### Exercise objective
Look through the records below and copy each line that includes the word "duck".

-- Data records follows --

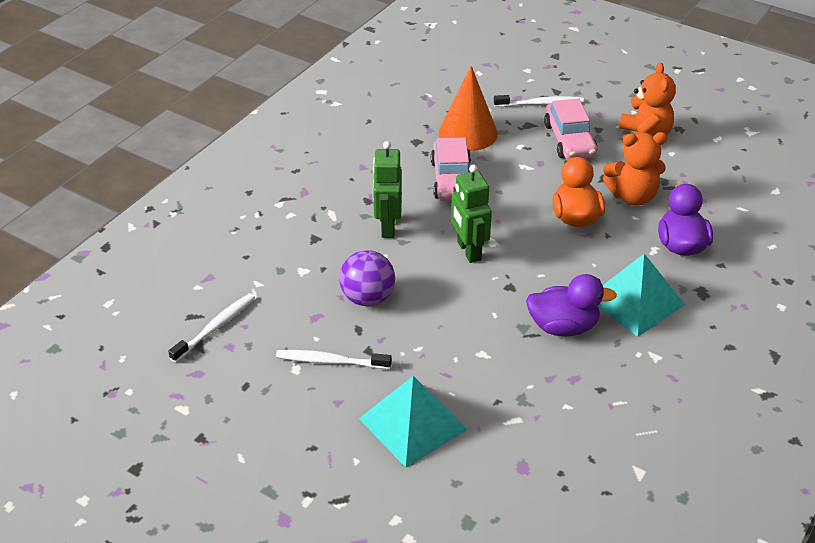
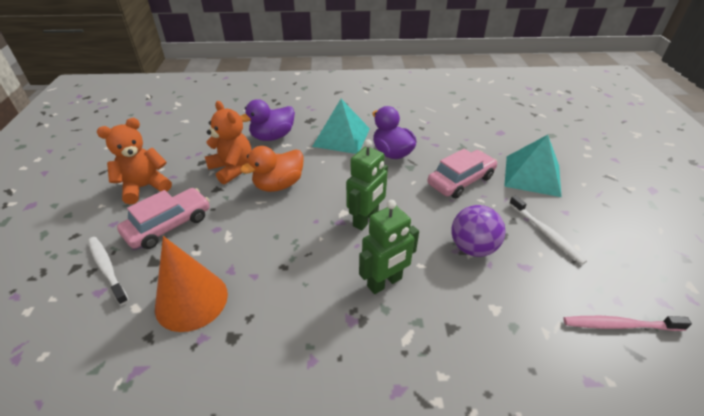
camera: 125 degrees left, 0 degrees up
white toothbrush [168,293,255,362] -> pink toothbrush [563,316,692,331]
pink car [431,138,471,201] -> pink car moved to [427,149,497,198]

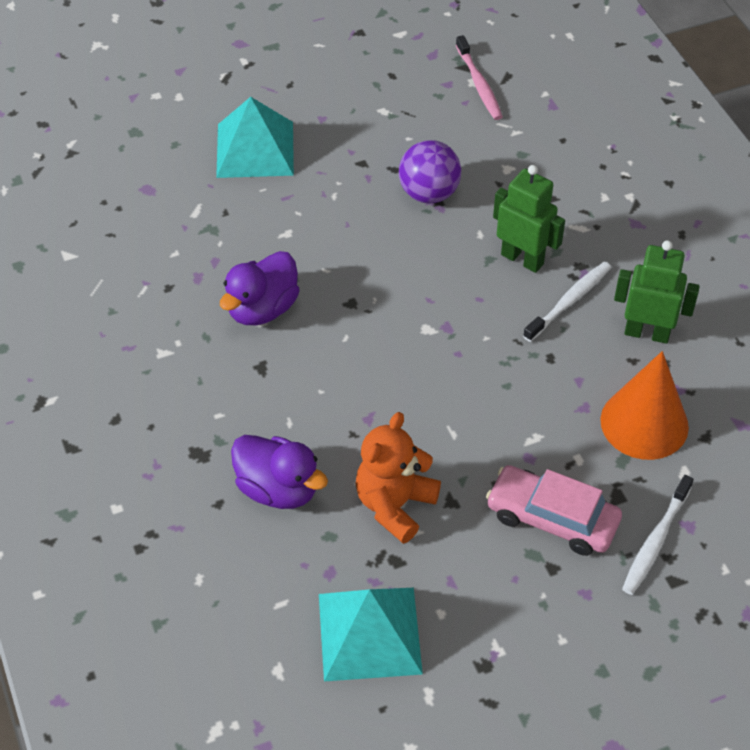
camera: 110 degrees left, 10 degrees up
orange teddy bear [97,118,172,205] -> none
orange duck [240,146,304,192] -> none
turquoise pyramid [312,99,370,154] -> turquoise pyramid moved to [319,588,423,681]
green robot [346,139,388,231] -> green robot moved to [614,240,700,344]
pink car [427,149,497,198] -> none
white toothbrush [509,195,587,265] -> white toothbrush moved to [523,262,611,342]

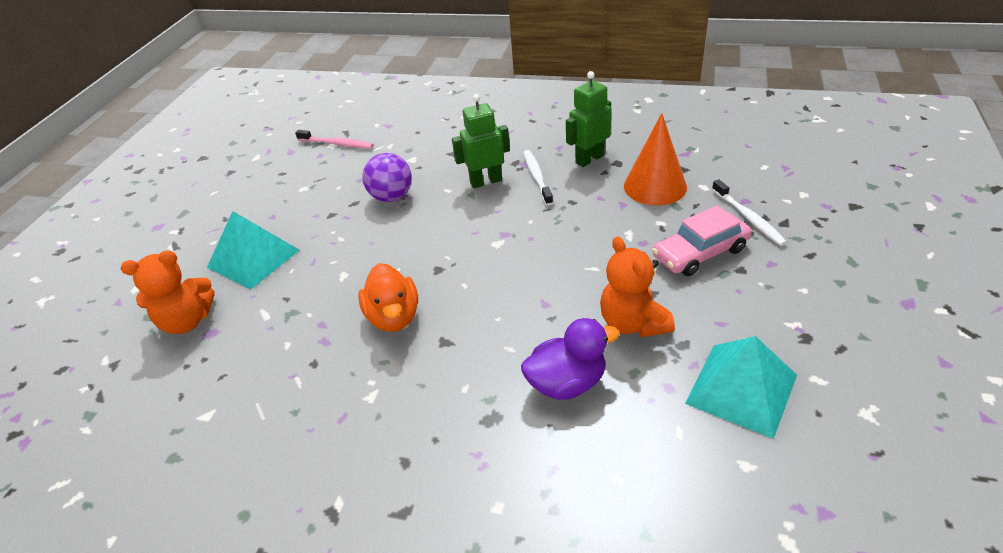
camera: 50 degrees left, 10 degrees down
purple duck [220,251,300,325] -> orange duck [358,263,418,332]
none -> orange teddy bear [121,250,215,334]

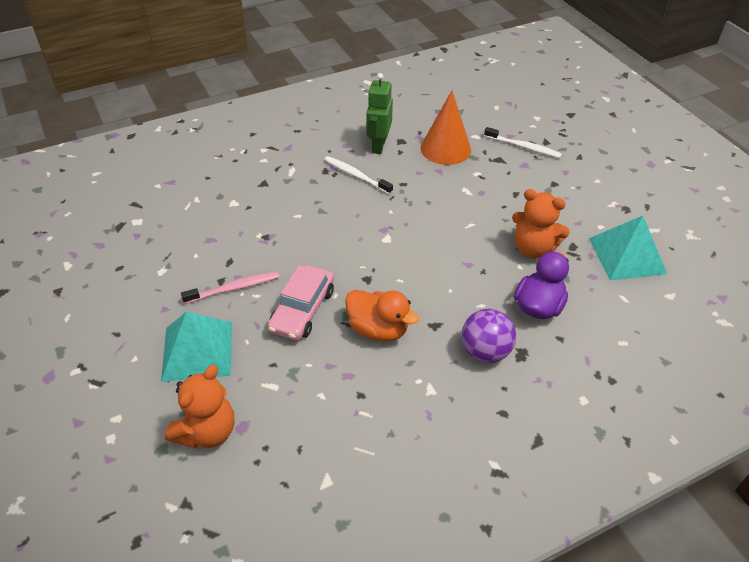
camera: 45 degrees left, 5 degrees up
pink toothbrush [295,130,374,149] -> pink toothbrush moved to [181,271,280,304]
purple ball [362,153,412,202] -> purple ball moved to [461,309,516,363]
green robot [452,94,510,188] -> none
pink car [652,205,752,276] -> pink car moved to [268,265,334,341]

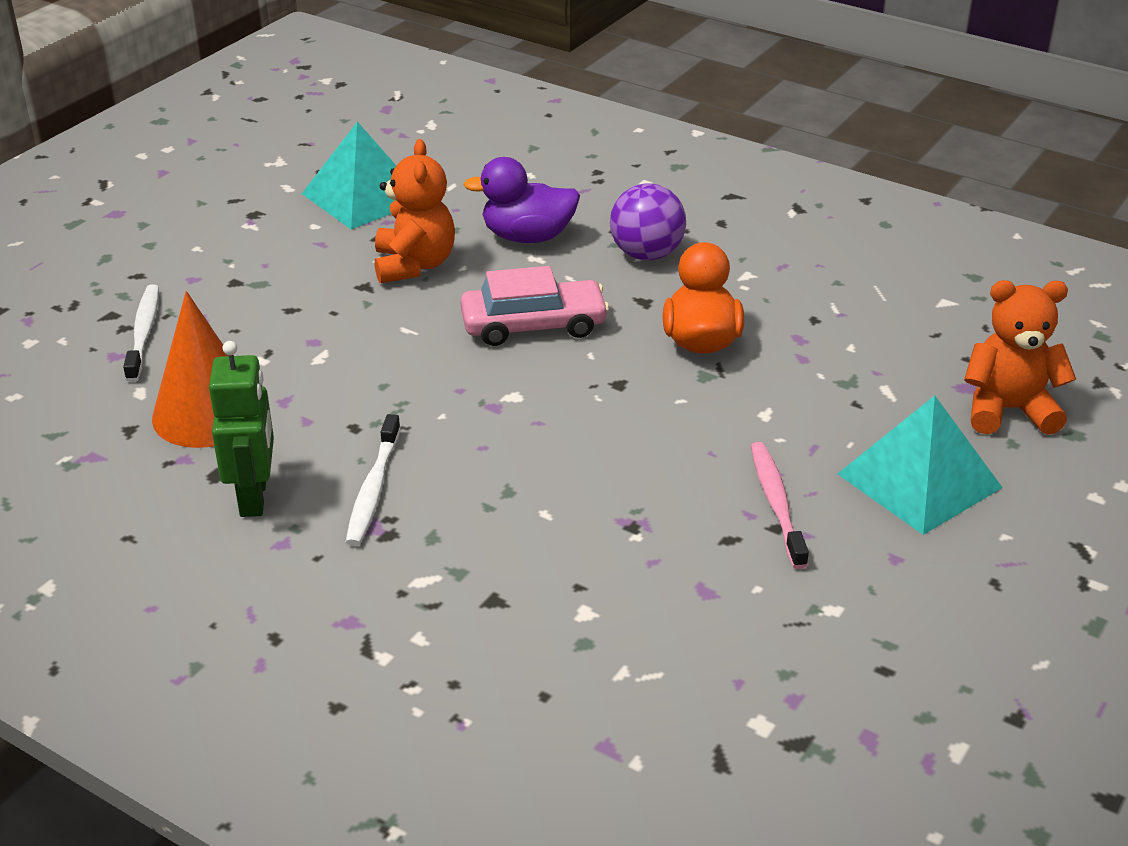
camera: 120 degrees left, 10 degrees down
pink toothbrush [181,271,280,304] -> pink toothbrush turned 45 degrees clockwise [751,442,809,569]
pink car [268,265,334,341] -> pink car moved to [460,266,609,346]
green robot [366,73,393,154] -> green robot turned 75 degrees counterclockwise [209,341,274,517]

-- Data records concluded --

### Exercise output
orange duck [240,146,304,192] -> none
purple duck [220,251,300,325] -> orange duck [358,263,418,332]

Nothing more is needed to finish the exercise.